Data shown:
== Segment start ==
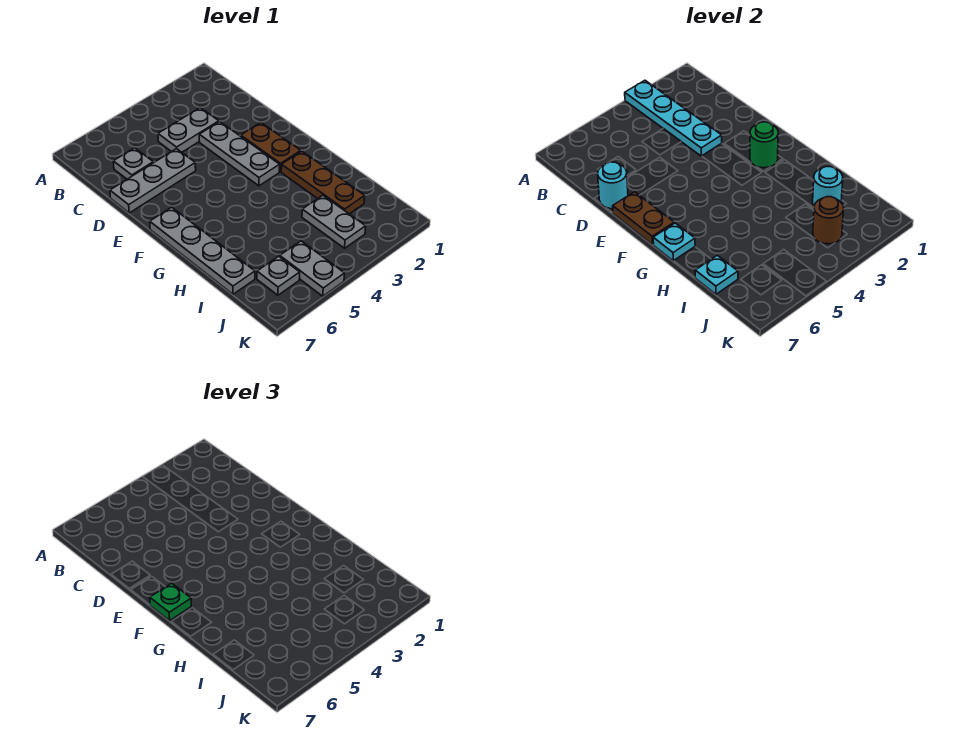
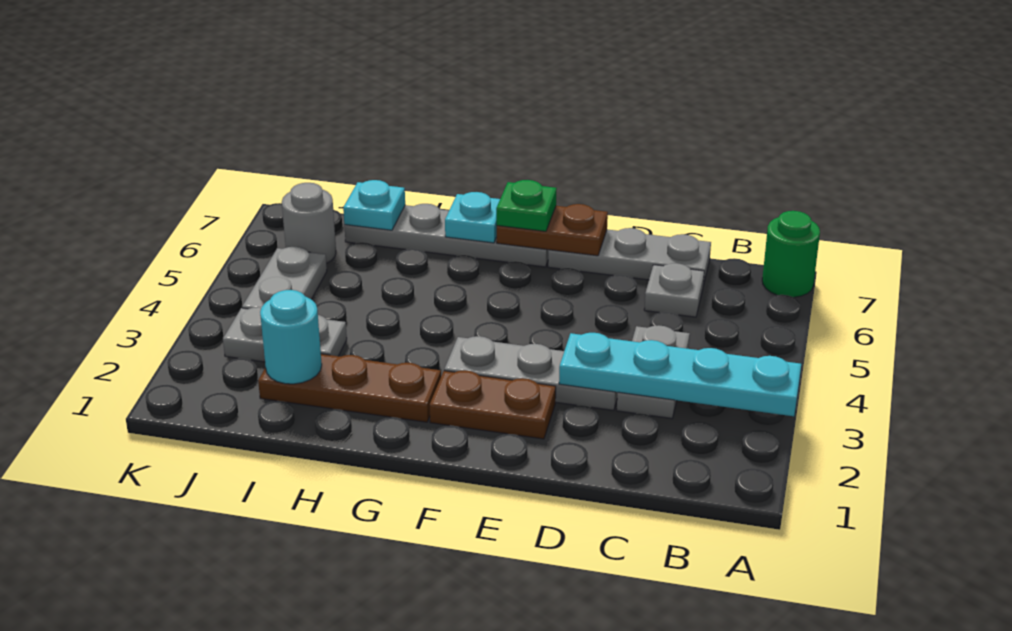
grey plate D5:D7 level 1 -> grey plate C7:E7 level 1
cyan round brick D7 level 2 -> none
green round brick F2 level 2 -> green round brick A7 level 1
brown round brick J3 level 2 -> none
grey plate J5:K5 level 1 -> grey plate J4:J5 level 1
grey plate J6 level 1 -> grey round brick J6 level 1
== Segment end ==
== Segment start ==
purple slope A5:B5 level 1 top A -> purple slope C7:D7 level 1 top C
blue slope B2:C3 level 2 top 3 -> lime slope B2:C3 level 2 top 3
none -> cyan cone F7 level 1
== Segment end ==
What the task requires: Look through the material above for the word "round" and copy every line that has it.

Result:
cyan round brick D7 level 2 -> none
green round brick F2 level 2 -> green round brick A7 level 1
brown round brick J3 level 2 -> none
grey plate J6 level 1 -> grey round brick J6 level 1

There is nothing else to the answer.